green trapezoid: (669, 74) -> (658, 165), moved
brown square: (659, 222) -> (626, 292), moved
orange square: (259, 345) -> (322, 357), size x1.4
==
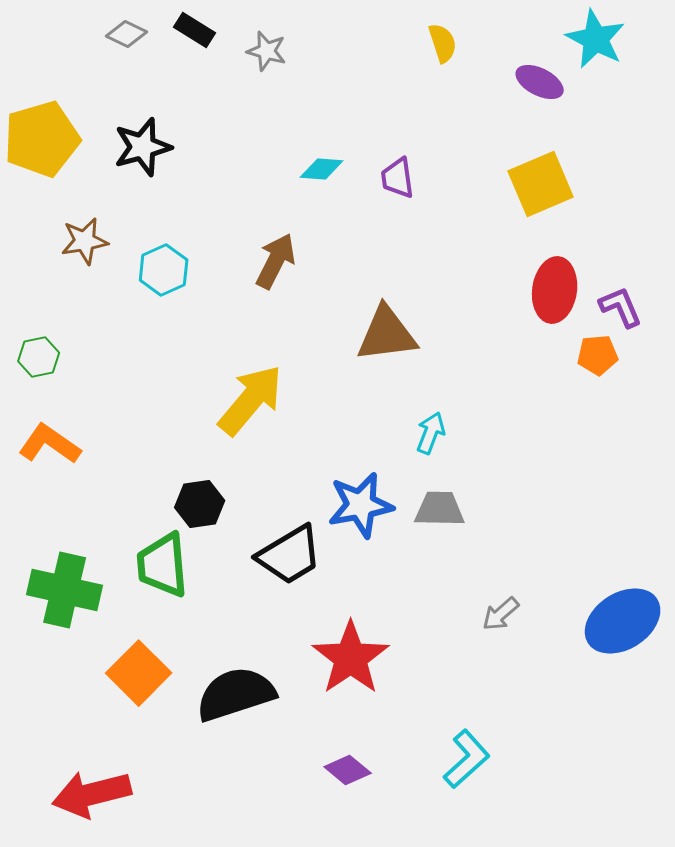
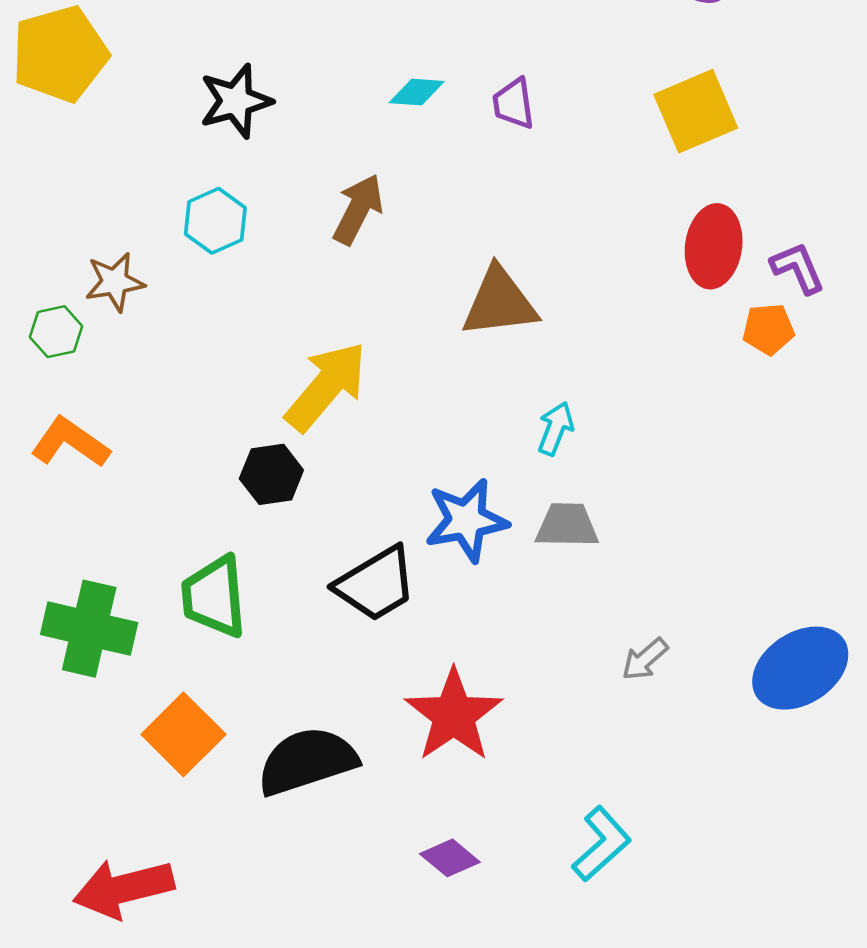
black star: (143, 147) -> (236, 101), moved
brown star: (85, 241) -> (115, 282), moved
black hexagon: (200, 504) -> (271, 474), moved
---
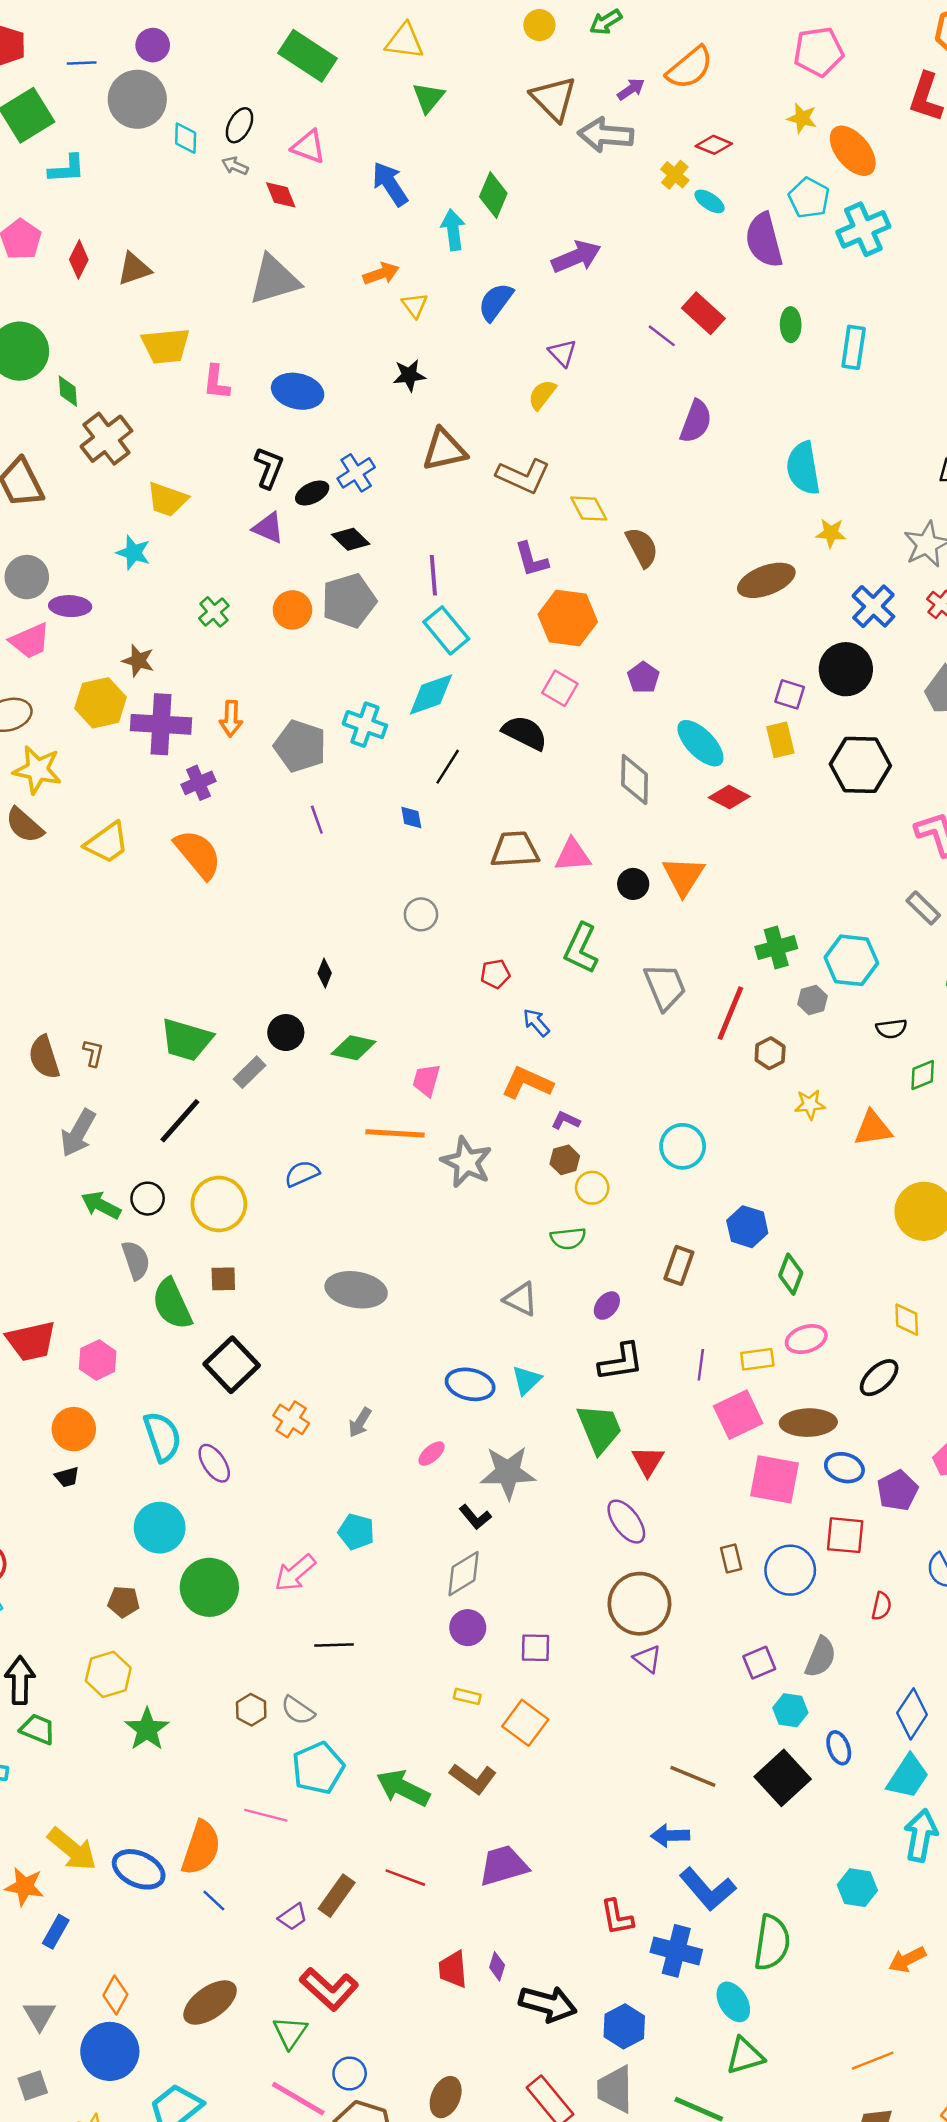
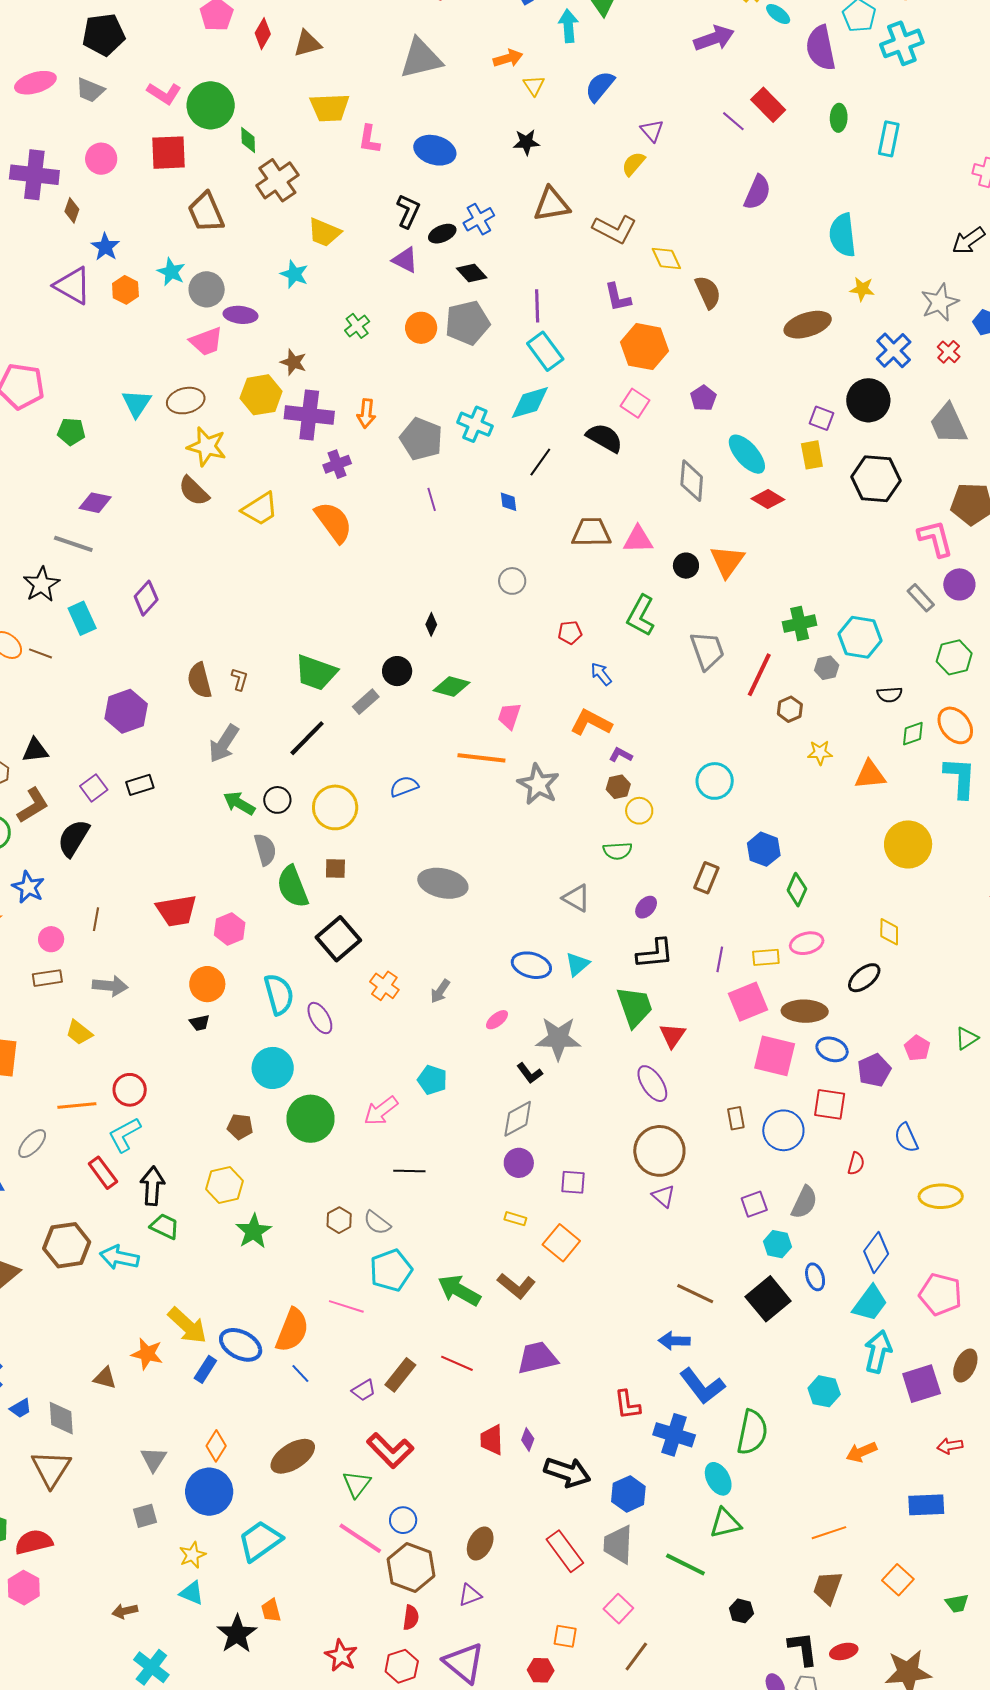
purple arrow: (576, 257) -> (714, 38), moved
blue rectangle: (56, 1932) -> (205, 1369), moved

*What you have to do*
Collect every line above that contains the word "black".

*Answer space*
black star: (143, 147) -> (236, 101), moved
black hexagon: (200, 504) -> (271, 474), moved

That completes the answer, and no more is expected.